Provided data: Begin

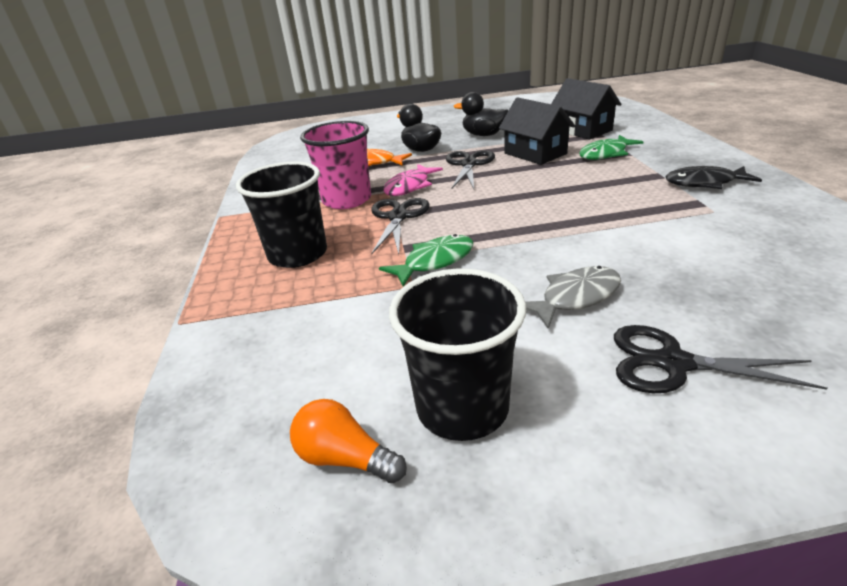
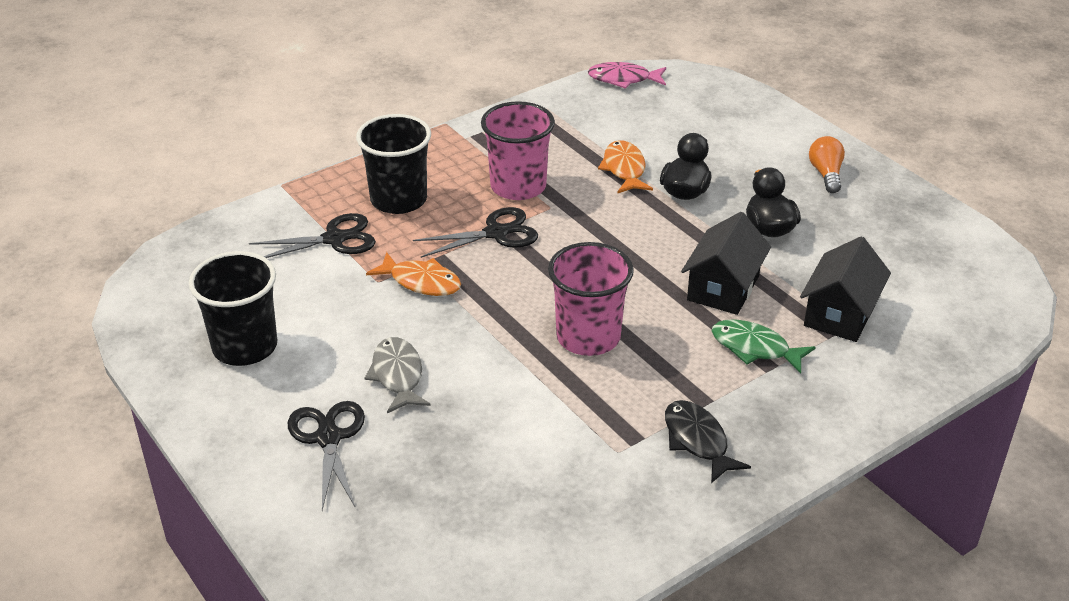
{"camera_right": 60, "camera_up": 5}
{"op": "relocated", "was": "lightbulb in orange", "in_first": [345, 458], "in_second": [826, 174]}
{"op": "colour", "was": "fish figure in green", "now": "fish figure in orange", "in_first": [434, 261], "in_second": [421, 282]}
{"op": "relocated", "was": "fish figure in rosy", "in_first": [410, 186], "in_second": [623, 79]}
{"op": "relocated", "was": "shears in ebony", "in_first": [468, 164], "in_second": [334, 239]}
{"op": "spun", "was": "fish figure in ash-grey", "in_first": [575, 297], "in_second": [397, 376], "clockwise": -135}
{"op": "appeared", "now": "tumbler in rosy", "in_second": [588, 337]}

Provided data: End

Work request — Output the listing unchanged, pictures excluded.

Reply to the exercise —
{"camera_right": 60, "camera_up": 5}
{"op": "relocated", "was": "lightbulb in orange", "in_first": [345, 458], "in_second": [826, 174]}
{"op": "colour", "was": "fish figure in green", "now": "fish figure in orange", "in_first": [434, 261], "in_second": [421, 282]}
{"op": "relocated", "was": "fish figure in rosy", "in_first": [410, 186], "in_second": [623, 79]}
{"op": "relocated", "was": "shears in ebony", "in_first": [468, 164], "in_second": [334, 239]}
{"op": "spun", "was": "fish figure in ash-grey", "in_first": [575, 297], "in_second": [397, 376], "clockwise": -135}
{"op": "appeared", "now": "tumbler in rosy", "in_second": [588, 337]}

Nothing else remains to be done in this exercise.